-- What this task involves --
Check each line below for the word "bright" and give the count alone.

################

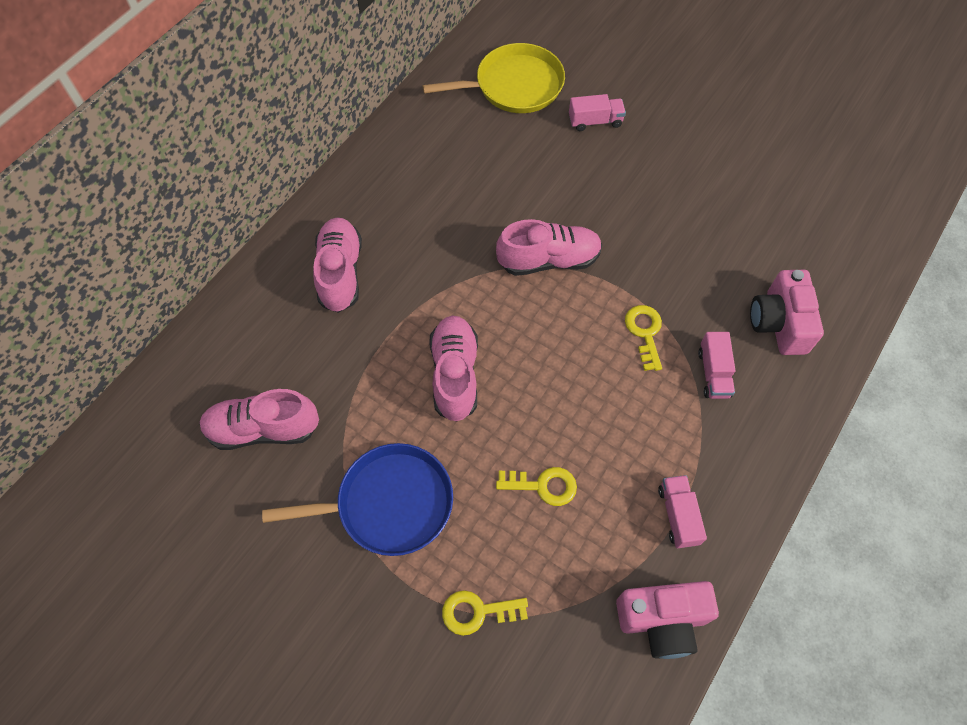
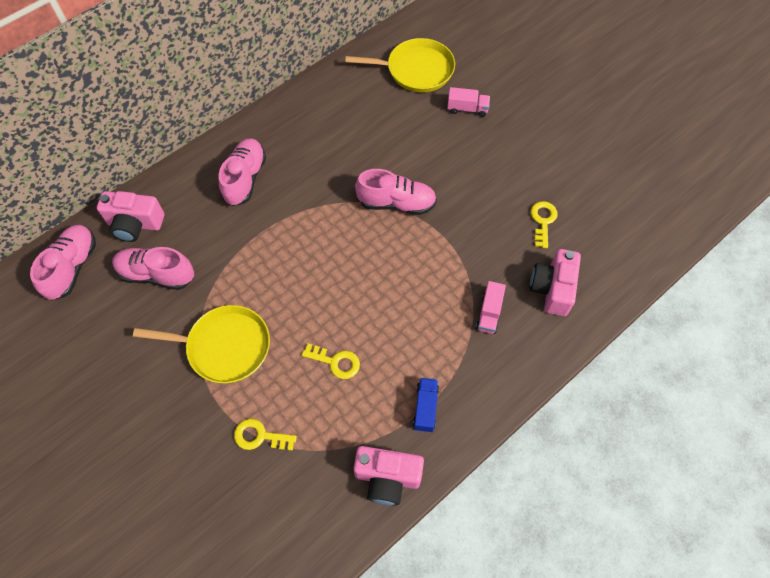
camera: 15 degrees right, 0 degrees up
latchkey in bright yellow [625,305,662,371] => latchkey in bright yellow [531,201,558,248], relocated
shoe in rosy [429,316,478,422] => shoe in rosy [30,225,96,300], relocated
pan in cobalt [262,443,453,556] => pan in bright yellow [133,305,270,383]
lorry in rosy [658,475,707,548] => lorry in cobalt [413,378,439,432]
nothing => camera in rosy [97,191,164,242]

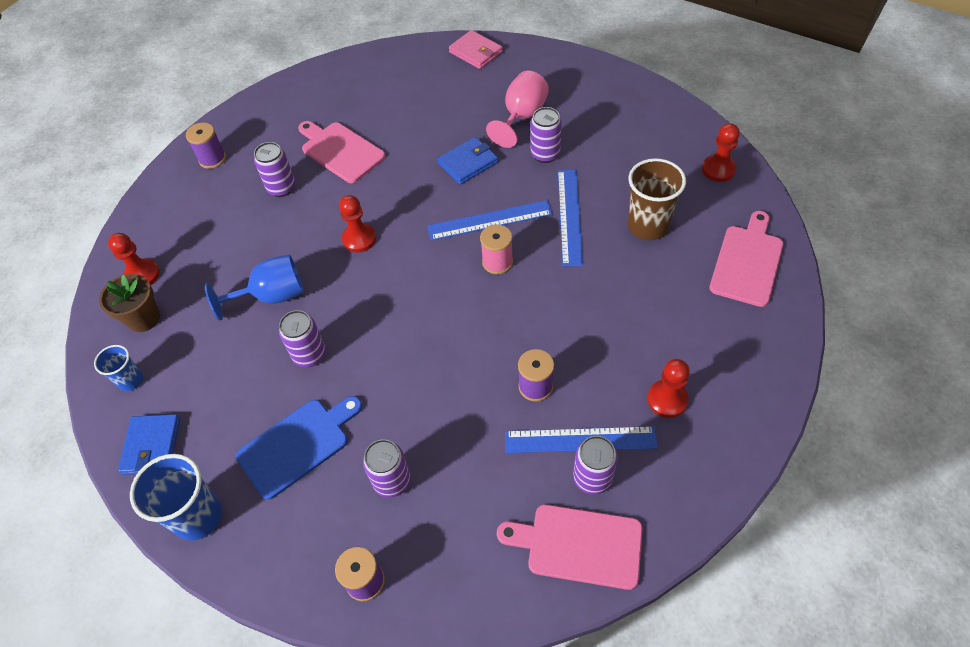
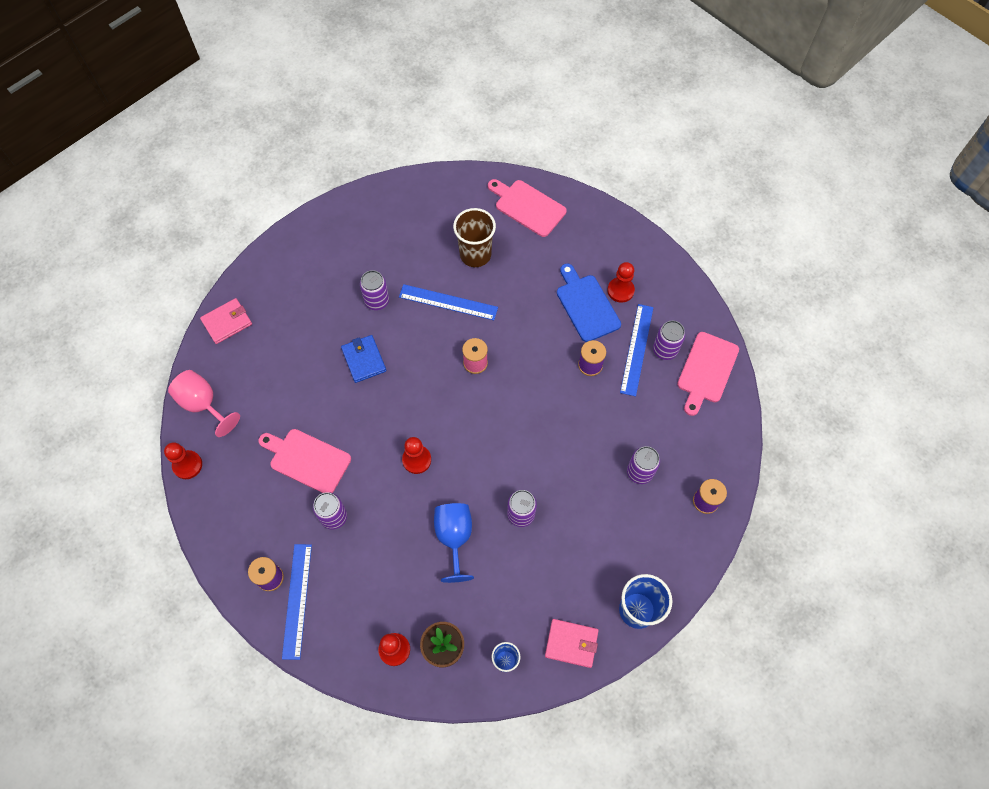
camera: 80 degrees left, 10 degrees up
chalice in rosy [486,71,549,148] => chalice in rosy [168,370,240,437], relocated
bread board in rosy [298,121,386,183] => bread board in rosy [258,429,351,493], 60 degrees clockwise
chess pawn in red [702,123,740,182] => chess pawn in red [164,442,202,479], relocated
measuring stick in cobalt [427,200,552,241] => measuring stick in cobalt [282,544,312,660], relocated
bread board in cobalt [236,396,362,500] => bread board in cobalt [557,264,621,342], relocated
wallet in cobalt [118,414,180,475] => wallet in rosy [545,619,599,668]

################

-- Finished task --
2